→ What you are asked to do: From the line that includes "yellow capsule: 1 -> 4" to the last line of the records that follow, copy every line exactly and nothing more, omitting pictures.

==== Data to process

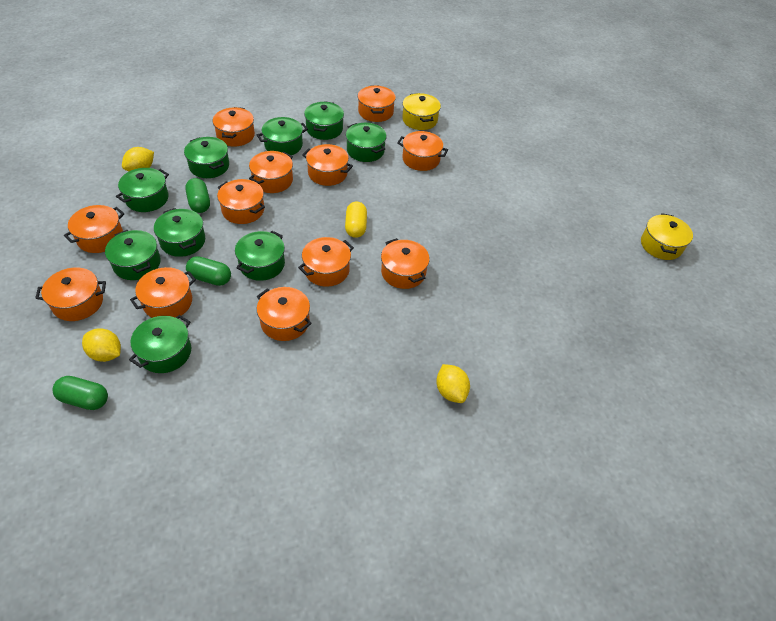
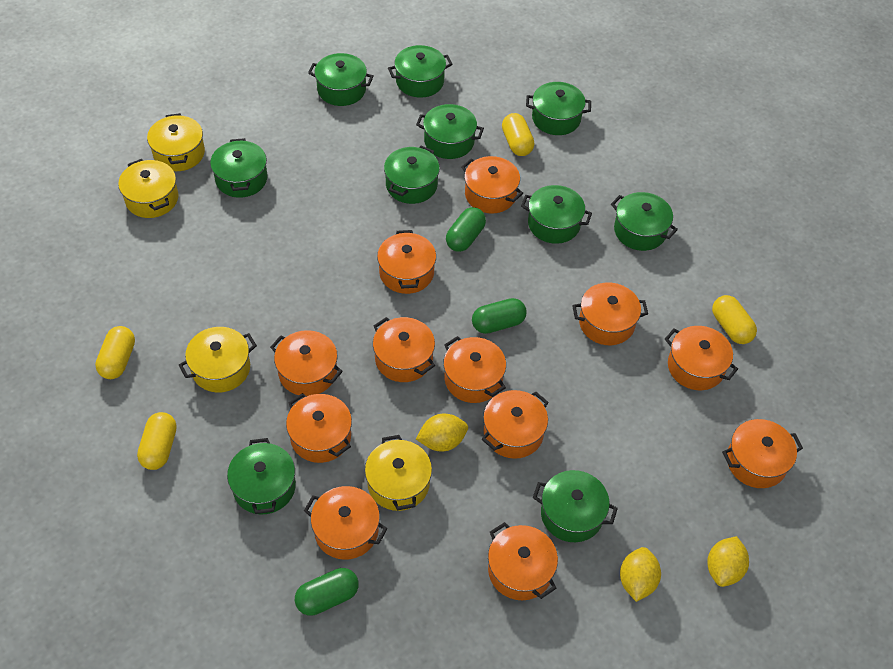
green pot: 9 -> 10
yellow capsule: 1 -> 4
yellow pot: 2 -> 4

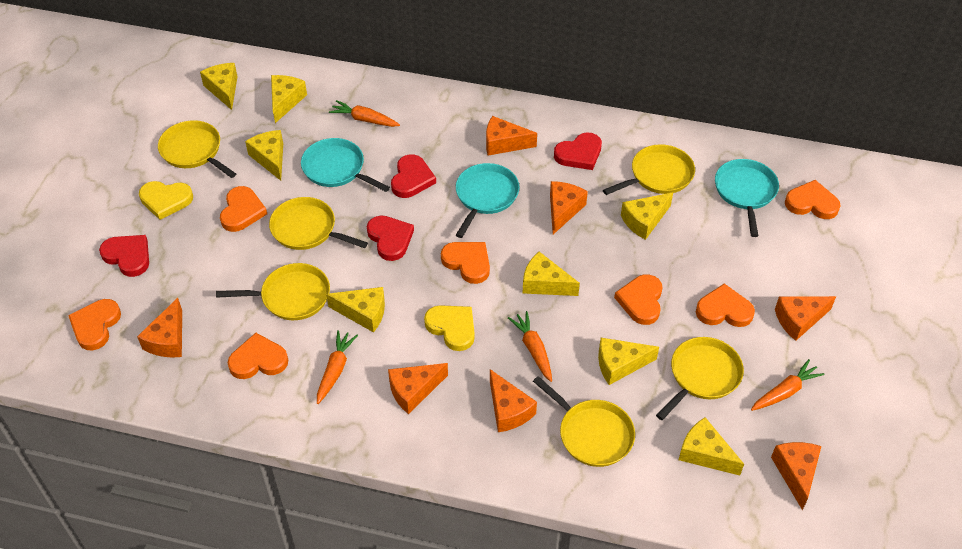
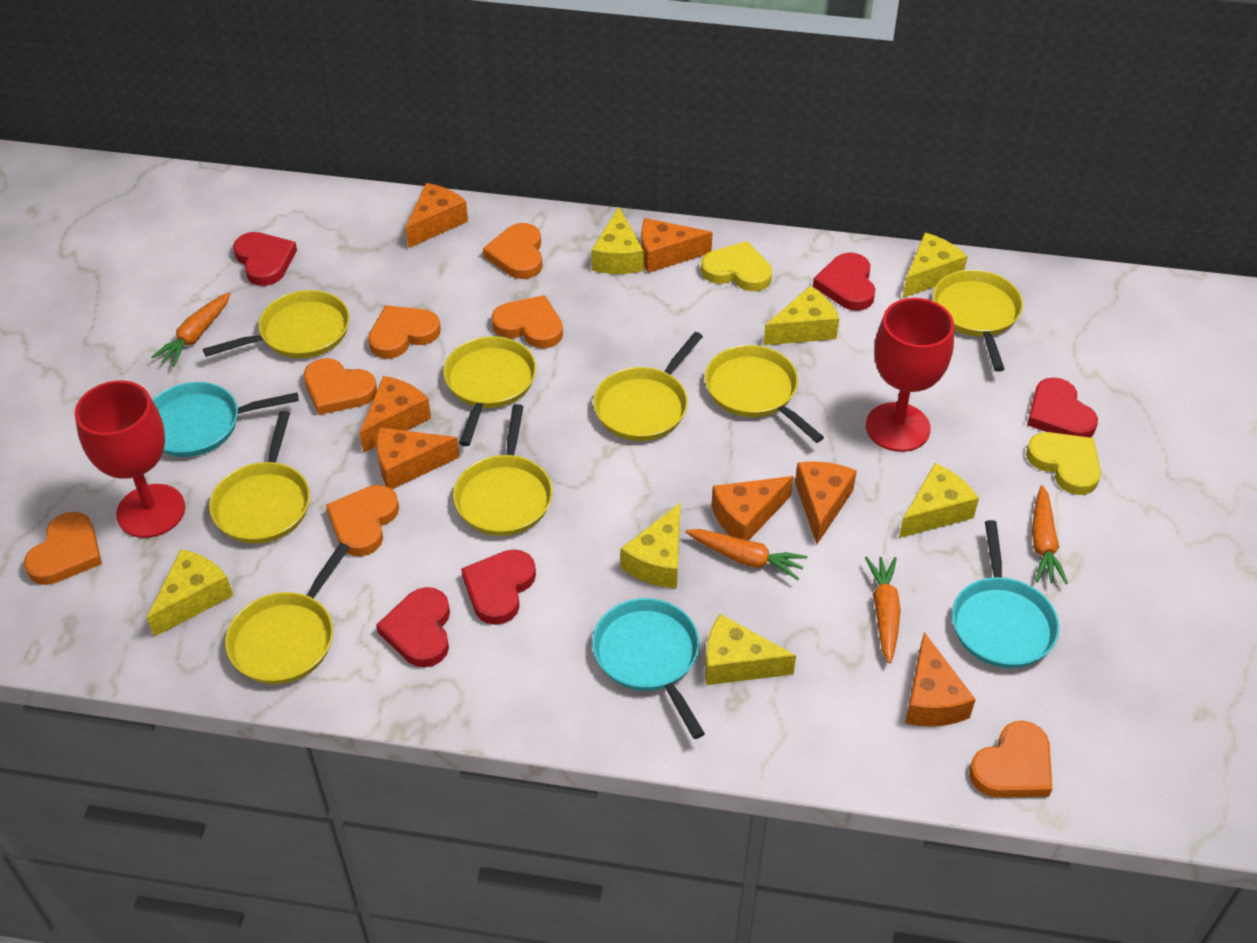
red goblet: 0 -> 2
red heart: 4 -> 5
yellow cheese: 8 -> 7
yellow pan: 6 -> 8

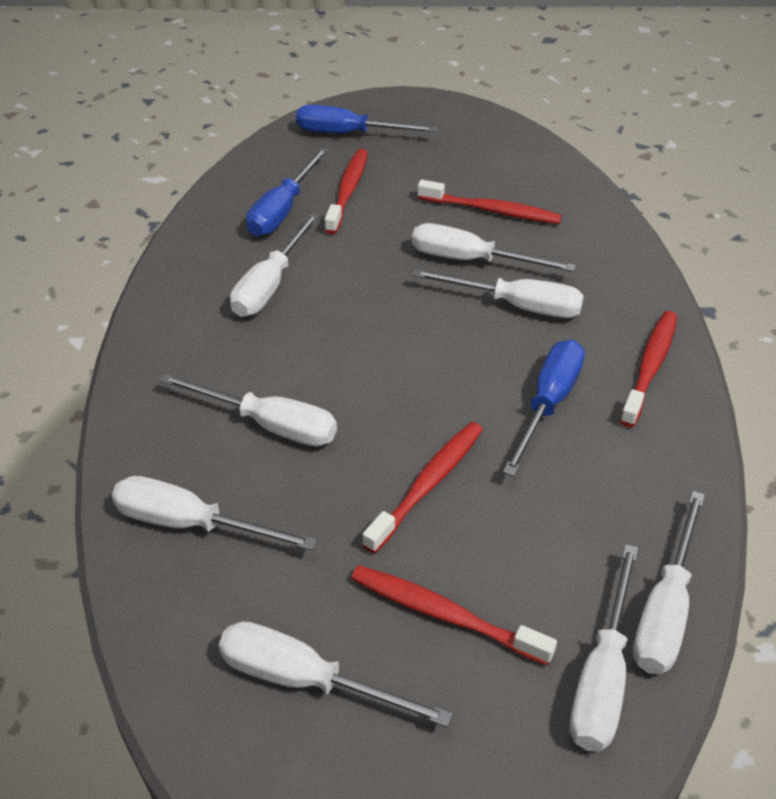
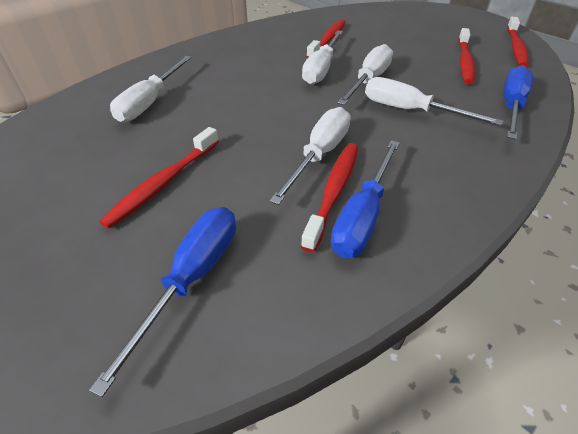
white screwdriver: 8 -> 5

========

→ The answer:
yellow capsule: 1 -> 4
yellow pot: 2 -> 4

red goblet: 0 -> 2
red heart: 4 -> 5
yellow cheese: 8 -> 7
yellow pan: 6 -> 8

white screwdriver: 8 -> 5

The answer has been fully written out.